YOUR INSTRUCTIONS: Send each entry back exactly as given, pictures excluded.

RECORDS TO USE:
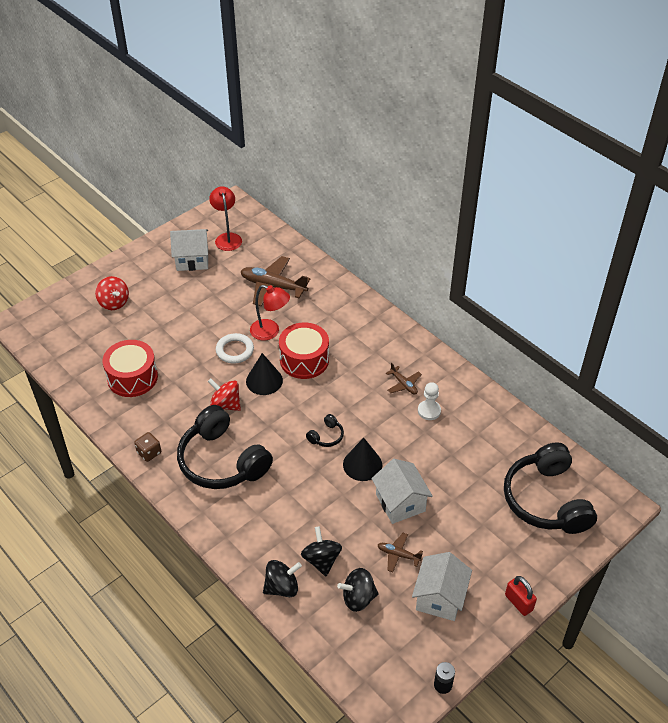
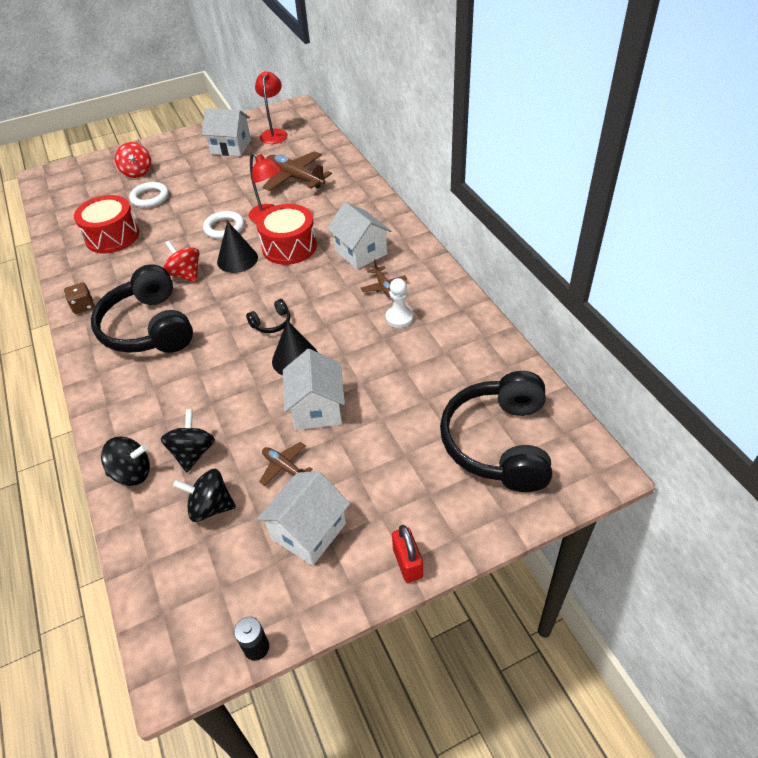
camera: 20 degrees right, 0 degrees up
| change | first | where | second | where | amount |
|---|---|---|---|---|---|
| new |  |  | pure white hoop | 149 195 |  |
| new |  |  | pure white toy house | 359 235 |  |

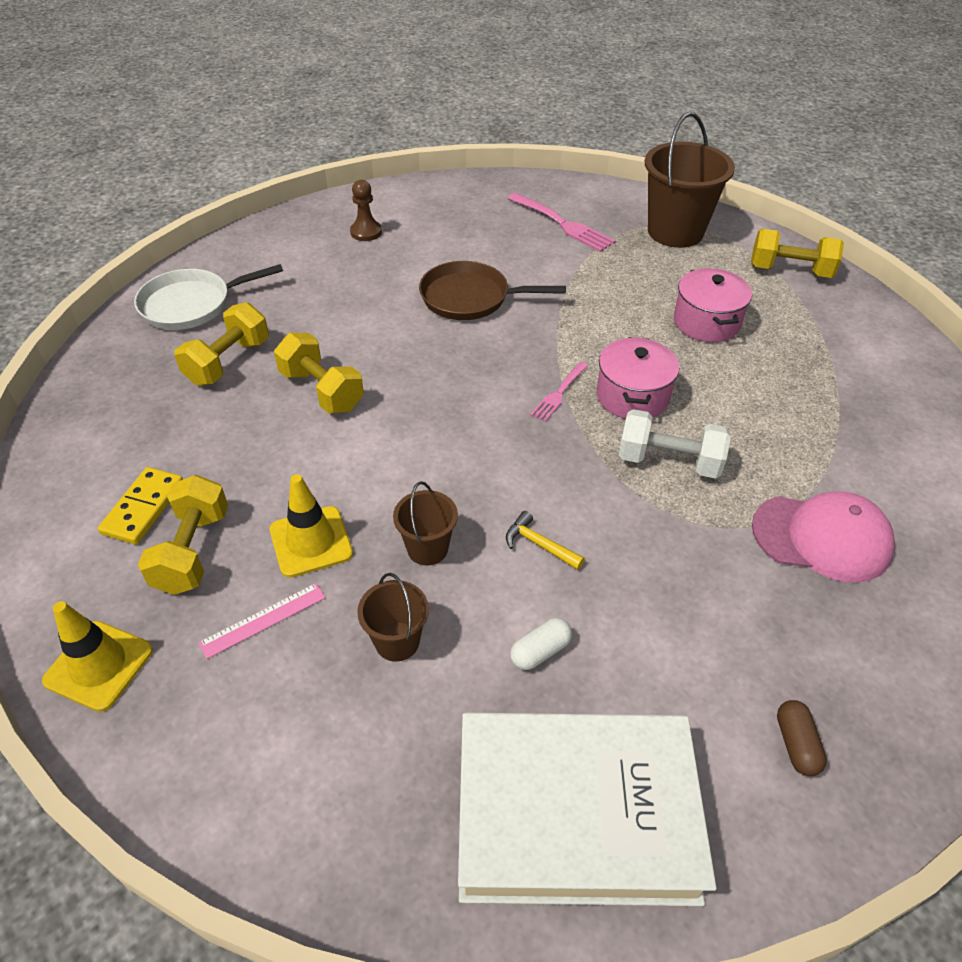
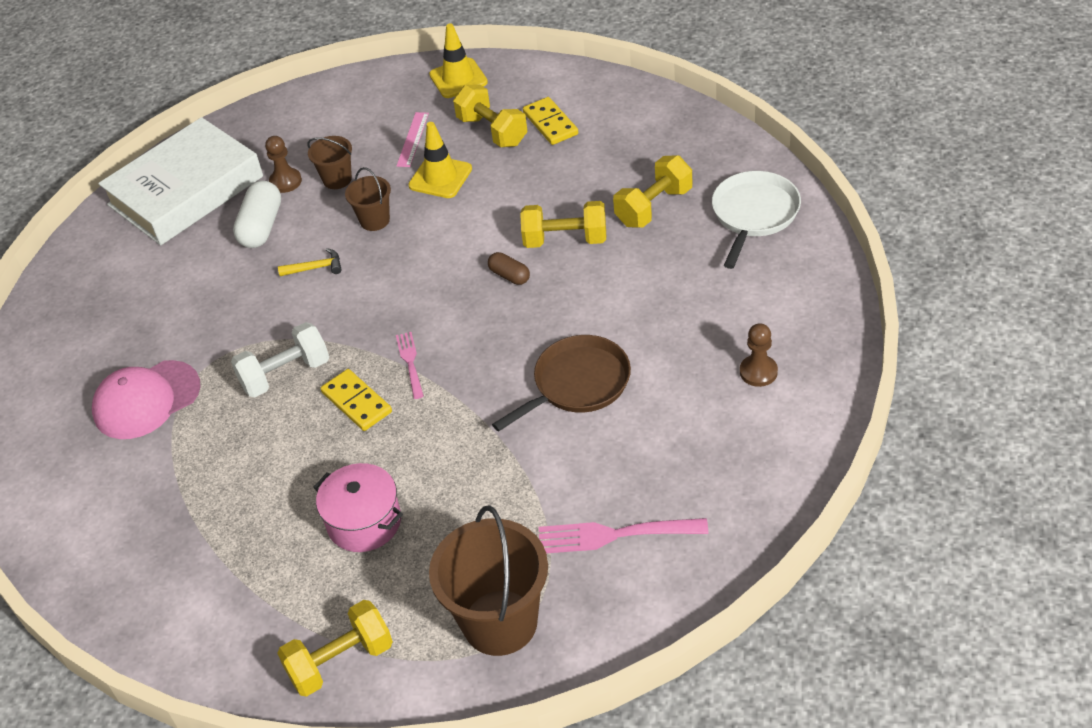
camera: 140 degrees right, 0 degrees up
| change | first | where | second | where | amount |
|---|---|---|---|---|---|
| rotated | golden free weight | 221 344 |  | 652 191 | 60 degrees clockwise |
| scaled | pure white pill shape | 541 644 |  | 257 214 | x1.75 |
| swapped | rosy stockpot | 638 378 | golden domino piece | 356 400 |  |
| shifted | dark brown pill shape | 802 738 |  | 509 268 |  |
| new |  |  | dark brown chess pawn | 283 164 |  |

WRITTEN SOLUTION:
camera: 20 degrees right, 0 degrees up
| change | first | where | second | where | amount |
|---|---|---|---|---|---|
| new |  |  | pure white hoop | 149 195 |  |
| new |  |  | pure white toy house | 359 235 |  |

camera: 140 degrees right, 0 degrees up
| change | first | where | second | where | amount |
|---|---|---|---|---|---|
| rotated | golden free weight | 221 344 |  | 652 191 | 60 degrees clockwise |
| scaled | pure white pill shape | 541 644 |  | 257 214 | x1.75 |
| swapped | rosy stockpot | 638 378 | golden domino piece | 356 400 |  |
| shifted | dark brown pill shape | 802 738 |  | 509 268 |  |
| new |  |  | dark brown chess pawn | 283 164 |  |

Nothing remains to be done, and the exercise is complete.